■ **Task details**
Beginning with the line of the entries below that holds "brown cutting board: 4 -> 2" and ending with the line that holds "orange traffic cone: 1 -> 3", transcribe each line exactly as written. Pictures stay out.

[[ Data extracts open ]]

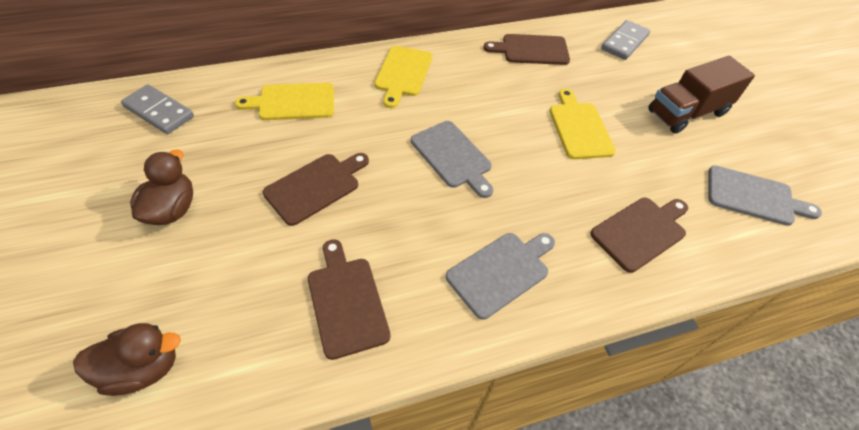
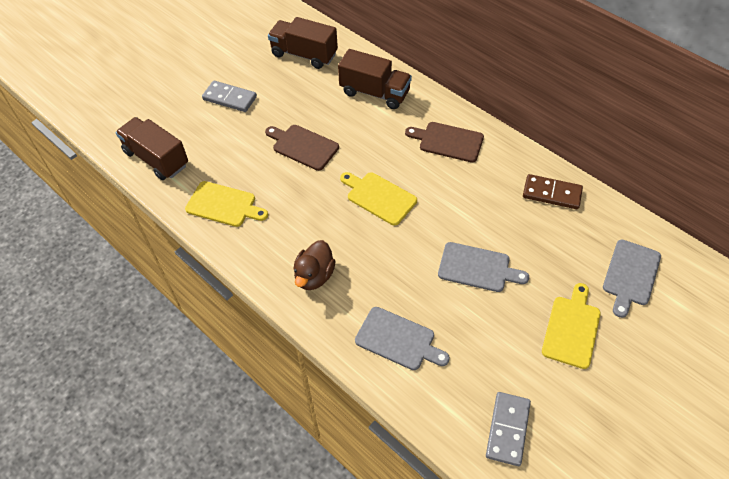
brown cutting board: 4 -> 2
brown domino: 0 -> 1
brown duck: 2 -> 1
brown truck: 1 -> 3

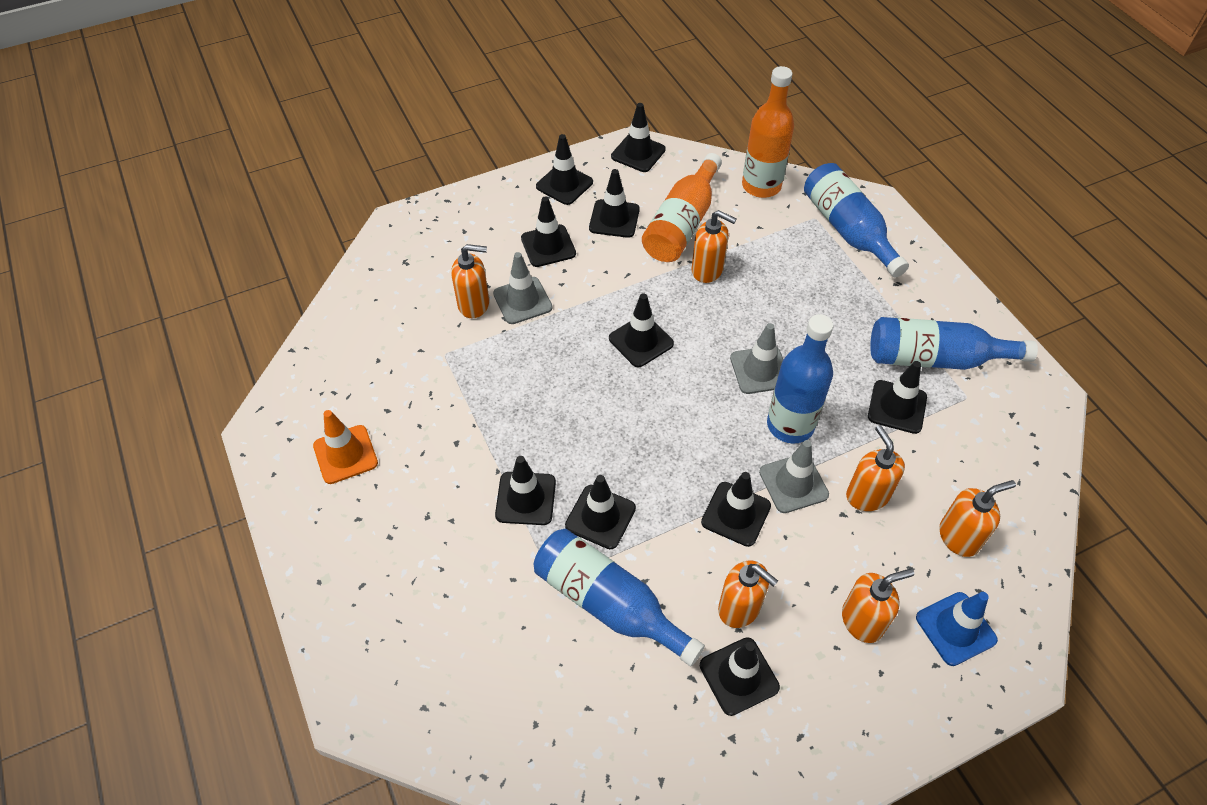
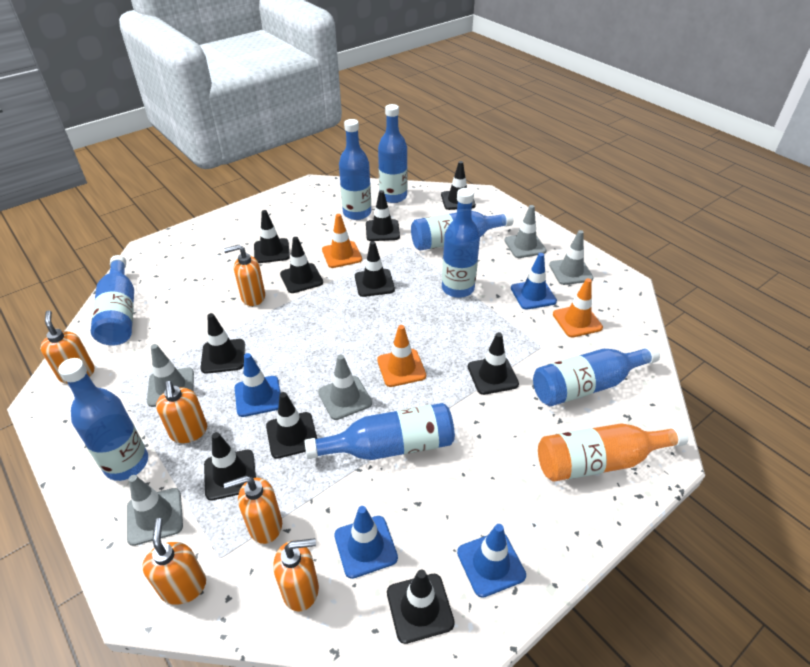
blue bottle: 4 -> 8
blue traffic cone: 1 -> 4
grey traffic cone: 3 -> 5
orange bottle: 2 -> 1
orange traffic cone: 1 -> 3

[[ Data extracts closed ]]
[[ Data extracts open ]]

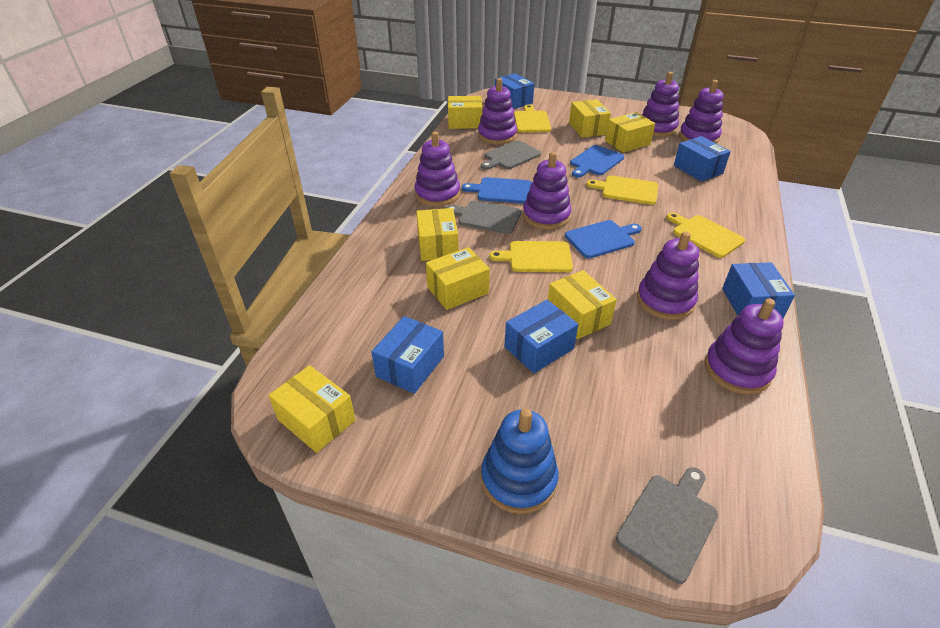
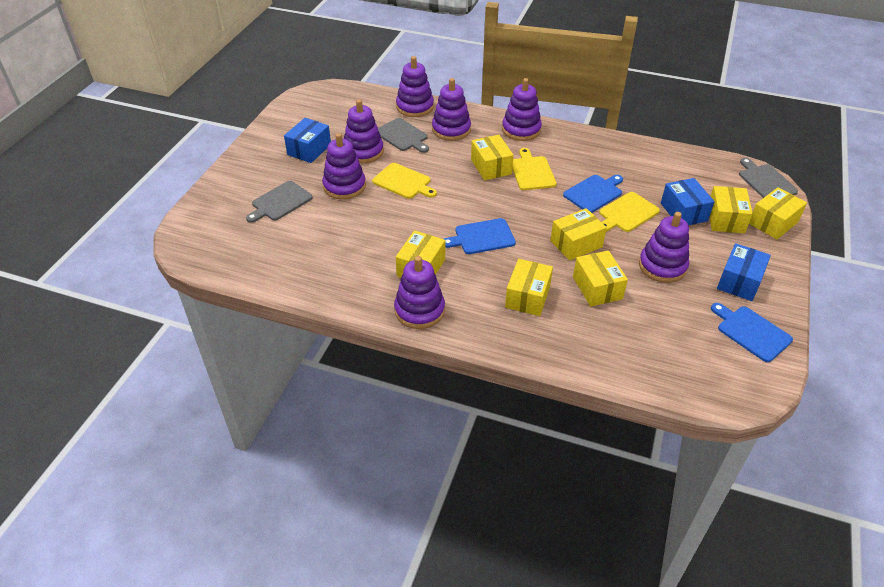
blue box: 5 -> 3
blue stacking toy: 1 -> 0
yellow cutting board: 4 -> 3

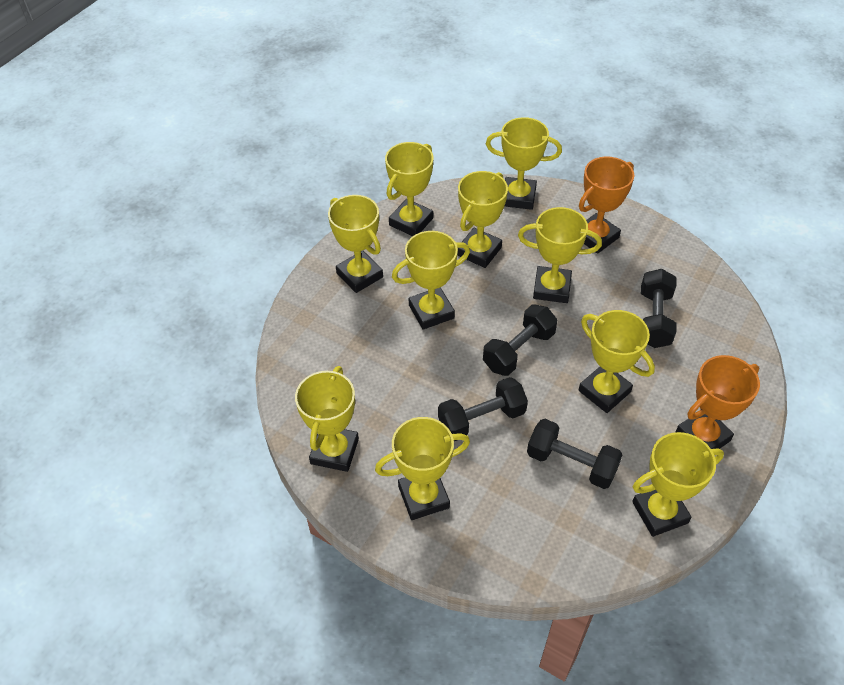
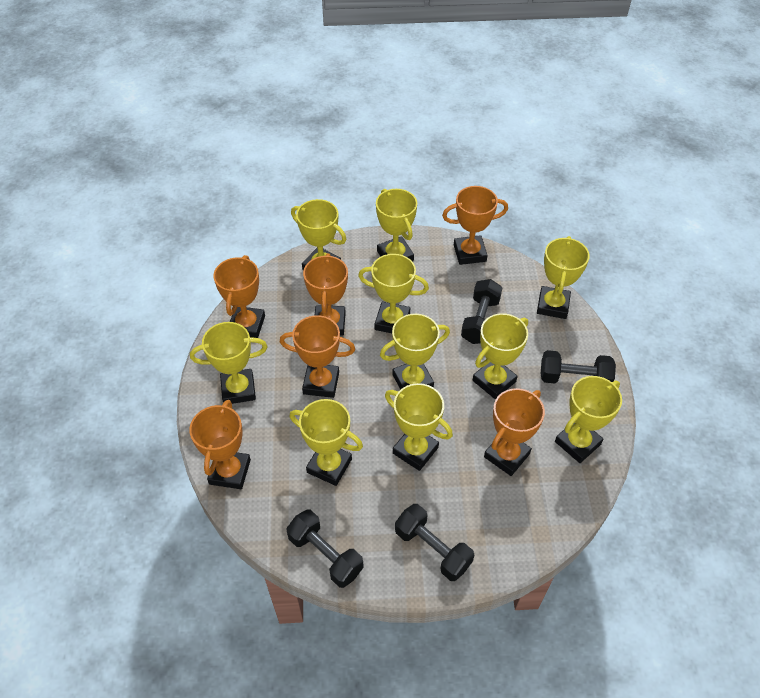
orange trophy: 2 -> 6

[[ Data extracts closed ]]
[[ Data extracts open ]]

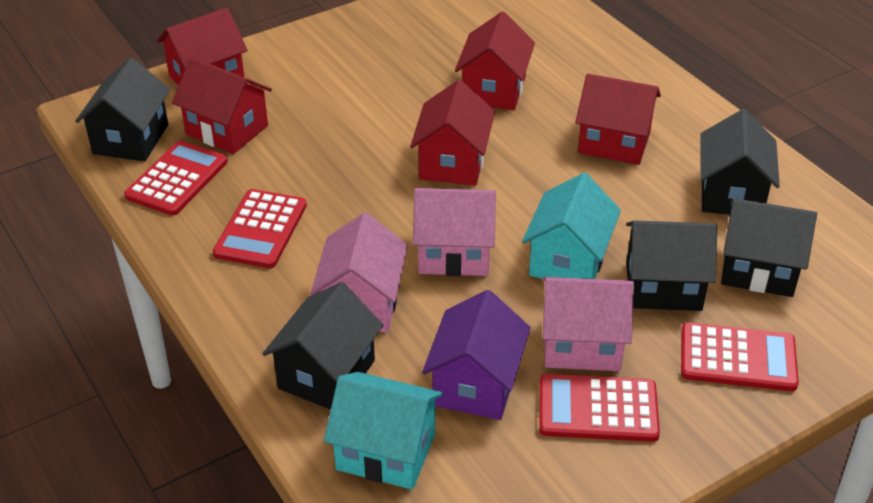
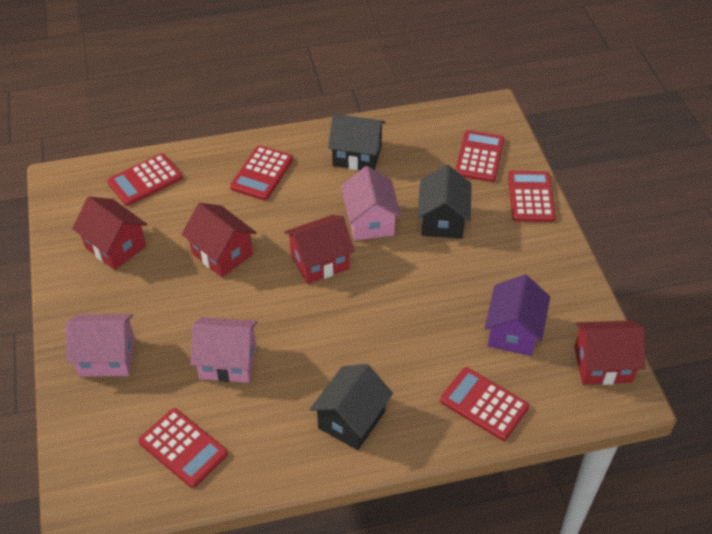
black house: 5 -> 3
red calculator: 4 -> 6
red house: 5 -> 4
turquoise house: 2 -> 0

[[ Data extracts closed ]]

■ **Solution**
brown cutting board: 4 -> 2
brown domino: 0 -> 1
brown duck: 2 -> 1
brown truck: 1 -> 3

blue bottle: 4 -> 8
blue traffic cone: 1 -> 4
grey traffic cone: 3 -> 5
orange bottle: 2 -> 1
orange traffic cone: 1 -> 3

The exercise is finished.